Copy the entries exactly, through the "lime tile C12 level 2 -> none" line.

Data extracted from a collection:

-.-.-

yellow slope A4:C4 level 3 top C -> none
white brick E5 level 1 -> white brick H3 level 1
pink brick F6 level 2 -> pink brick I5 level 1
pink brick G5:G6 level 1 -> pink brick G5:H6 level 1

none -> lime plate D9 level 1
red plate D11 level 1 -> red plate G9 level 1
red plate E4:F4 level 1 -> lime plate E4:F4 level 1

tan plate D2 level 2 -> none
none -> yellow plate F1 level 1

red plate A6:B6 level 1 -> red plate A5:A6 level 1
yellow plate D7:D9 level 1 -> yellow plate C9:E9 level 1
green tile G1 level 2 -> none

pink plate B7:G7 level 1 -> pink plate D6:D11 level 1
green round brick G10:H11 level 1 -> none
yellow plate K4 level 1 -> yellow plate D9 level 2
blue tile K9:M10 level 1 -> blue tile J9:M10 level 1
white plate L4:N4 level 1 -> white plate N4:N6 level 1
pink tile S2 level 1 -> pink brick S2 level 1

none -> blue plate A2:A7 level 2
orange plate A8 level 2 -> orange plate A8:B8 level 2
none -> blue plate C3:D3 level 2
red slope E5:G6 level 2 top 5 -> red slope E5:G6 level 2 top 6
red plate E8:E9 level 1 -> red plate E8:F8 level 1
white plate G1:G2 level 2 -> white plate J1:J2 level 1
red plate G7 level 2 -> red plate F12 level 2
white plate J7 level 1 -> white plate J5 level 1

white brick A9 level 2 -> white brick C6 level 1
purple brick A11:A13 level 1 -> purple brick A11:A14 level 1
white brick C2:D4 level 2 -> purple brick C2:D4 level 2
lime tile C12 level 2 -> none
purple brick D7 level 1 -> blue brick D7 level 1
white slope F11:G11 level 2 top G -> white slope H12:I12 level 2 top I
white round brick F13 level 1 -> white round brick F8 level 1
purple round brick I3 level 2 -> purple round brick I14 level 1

-.-.-

Reply to the exercise:
yellow slope A4:C4 level 3 top C -> none
white brick E5 level 1 -> white brick H3 level 1
pink brick F6 level 2 -> pink brick I5 level 1
pink brick G5:G6 level 1 -> pink brick G5:H6 level 1

none -> lime plate D9 level 1
red plate D11 level 1 -> red plate G9 level 1
red plate E4:F4 level 1 -> lime plate E4:F4 level 1

tan plate D2 level 2 -> none
none -> yellow plate F1 level 1

red plate A6:B6 level 1 -> red plate A5:A6 level 1
yellow plate D7:D9 level 1 -> yellow plate C9:E9 level 1
green tile G1 level 2 -> none

pink plate B7:G7 level 1 -> pink plate D6:D11 level 1
green round brick G10:H11 level 1 -> none
yellow plate K4 level 1 -> yellow plate D9 level 2
blue tile K9:M10 level 1 -> blue tile J9:M10 level 1
white plate L4:N4 level 1 -> white plate N4:N6 level 1
pink tile S2 level 1 -> pink brick S2 level 1

none -> blue plate A2:A7 level 2
orange plate A8 level 2 -> orange plate A8:B8 level 2
none -> blue plate C3:D3 level 2
red slope E5:G6 level 2 top 5 -> red slope E5:G6 level 2 top 6
red plate E8:E9 level 1 -> red plate E8:F8 level 1
white plate G1:G2 level 2 -> white plate J1:J2 level 1
red plate G7 level 2 -> red plate F12 level 2
white plate J7 level 1 -> white plate J5 level 1

white brick A9 level 2 -> white brick C6 level 1
purple brick A11:A13 level 1 -> purple brick A11:A14 level 1
white brick C2:D4 level 2 -> purple brick C2:D4 level 2
lime tile C12 level 2 -> none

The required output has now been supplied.